WRITTEN EXERCISE: Write the records below out in full, character for character, with no pictures.

# # # # # # #

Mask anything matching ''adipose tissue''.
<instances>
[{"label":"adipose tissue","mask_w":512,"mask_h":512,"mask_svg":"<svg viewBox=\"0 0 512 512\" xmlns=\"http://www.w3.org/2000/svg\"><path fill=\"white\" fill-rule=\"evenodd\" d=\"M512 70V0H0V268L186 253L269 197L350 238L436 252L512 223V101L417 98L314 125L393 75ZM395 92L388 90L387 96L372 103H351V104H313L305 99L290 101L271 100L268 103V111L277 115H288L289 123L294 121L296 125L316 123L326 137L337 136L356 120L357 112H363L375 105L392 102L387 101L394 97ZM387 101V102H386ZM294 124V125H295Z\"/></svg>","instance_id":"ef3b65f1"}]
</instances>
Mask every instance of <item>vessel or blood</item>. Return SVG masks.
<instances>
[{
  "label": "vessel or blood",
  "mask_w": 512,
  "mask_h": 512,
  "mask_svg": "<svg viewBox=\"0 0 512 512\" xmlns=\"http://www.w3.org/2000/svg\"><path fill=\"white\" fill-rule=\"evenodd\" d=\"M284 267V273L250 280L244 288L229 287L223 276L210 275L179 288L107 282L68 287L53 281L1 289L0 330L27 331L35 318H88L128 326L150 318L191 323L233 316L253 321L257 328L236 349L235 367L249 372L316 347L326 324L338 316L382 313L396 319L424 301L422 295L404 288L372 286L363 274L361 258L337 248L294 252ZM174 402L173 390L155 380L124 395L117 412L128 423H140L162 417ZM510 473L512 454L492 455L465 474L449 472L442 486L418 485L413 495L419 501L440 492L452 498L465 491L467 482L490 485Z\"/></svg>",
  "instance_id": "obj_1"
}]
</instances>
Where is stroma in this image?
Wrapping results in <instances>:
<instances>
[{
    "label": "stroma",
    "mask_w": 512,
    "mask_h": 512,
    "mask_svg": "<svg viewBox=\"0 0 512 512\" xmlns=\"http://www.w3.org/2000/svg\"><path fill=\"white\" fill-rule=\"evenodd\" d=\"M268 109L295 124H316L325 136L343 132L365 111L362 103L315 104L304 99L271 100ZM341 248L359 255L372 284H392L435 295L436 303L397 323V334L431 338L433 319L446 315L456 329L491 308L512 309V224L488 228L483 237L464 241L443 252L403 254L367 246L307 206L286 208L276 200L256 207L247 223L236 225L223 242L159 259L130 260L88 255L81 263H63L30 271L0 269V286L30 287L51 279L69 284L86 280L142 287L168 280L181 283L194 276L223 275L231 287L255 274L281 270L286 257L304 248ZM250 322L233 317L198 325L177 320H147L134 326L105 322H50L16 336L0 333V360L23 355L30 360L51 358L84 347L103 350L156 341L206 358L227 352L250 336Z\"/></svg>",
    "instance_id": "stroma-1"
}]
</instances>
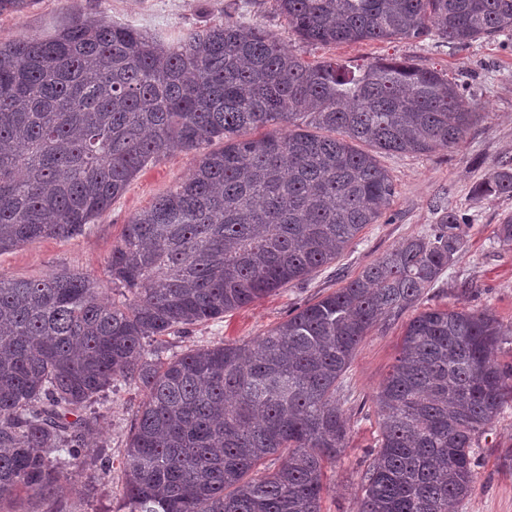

# # # # # # #

FINISHED TASK:
Mask anything matching ''adipose tissue''.
<instances>
[{"label":"adipose tissue","mask_w":512,"mask_h":512,"mask_svg":"<svg viewBox=\"0 0 512 512\" xmlns=\"http://www.w3.org/2000/svg\"><path fill=\"white\" fill-rule=\"evenodd\" d=\"M512 70V0H0V268L186 253L269 197L350 238L436 252L512 223V101L417 98L314 125L393 75ZM395 92L388 90L387 96L372 103H351V104H313L305 99L290 101L271 100L268 103V111L277 115H288L289 123L294 121L296 125L316 123L326 137L337 136L356 120L357 112H363L375 105L392 102L387 101L394 97ZM387 101V102H386ZM294 124V125H295Z\"/></svg>","instance_id":"ef3b65f1"}]
</instances>
Mask every instance of <item>vessel or blood</item>. Return SVG masks.
<instances>
[{
  "label": "vessel or blood",
  "mask_w": 512,
  "mask_h": 512,
  "mask_svg": "<svg viewBox=\"0 0 512 512\" xmlns=\"http://www.w3.org/2000/svg\"><path fill=\"white\" fill-rule=\"evenodd\" d=\"M284 267V273L250 280L244 288L229 287L223 276L210 275L179 288L107 282L68 287L53 281L1 289L0 330L27 331L35 318H88L128 326L150 318L191 323L233 316L253 321L257 328L236 349L235 367L249 372L316 347L326 324L338 316L382 313L396 319L424 301L422 295L404 288L372 286L363 274L361 258L337 248L294 252ZM174 402L173 390L155 380L124 395L117 412L128 423H140L162 417ZM510 473L512 454L492 455L465 474L449 472L442 486L418 485L413 495L419 501L440 492L452 498L465 491L467 482L490 485Z\"/></svg>",
  "instance_id": "obj_1"
}]
</instances>
Where is stroma in this image?
Wrapping results in <instances>:
<instances>
[{
    "label": "stroma",
    "mask_w": 512,
    "mask_h": 512,
    "mask_svg": "<svg viewBox=\"0 0 512 512\" xmlns=\"http://www.w3.org/2000/svg\"><path fill=\"white\" fill-rule=\"evenodd\" d=\"M268 109L295 124H316L325 136L343 132L365 111L362 103L315 104L304 99L271 100ZM341 248L359 255L372 284H392L435 295L436 303L397 323V334L431 338L433 319L446 315L456 329L491 308L512 309V224L488 228L483 237L464 241L443 252L403 254L367 246L307 206L286 208L276 200L256 207L247 223L236 225L223 242L159 259L130 260L88 255L81 263H63L30 271L0 269V286L30 287L51 279L69 284L86 280L142 287L168 280L181 283L194 276L223 275L231 287L255 274L281 270L286 257L304 248ZM250 322L233 317L198 325L177 320H147L134 326L105 322H50L16 336L0 333V360L23 355L30 360L51 358L84 347L103 350L156 341L206 358L227 352L250 336Z\"/></svg>",
    "instance_id": "stroma-1"
}]
</instances>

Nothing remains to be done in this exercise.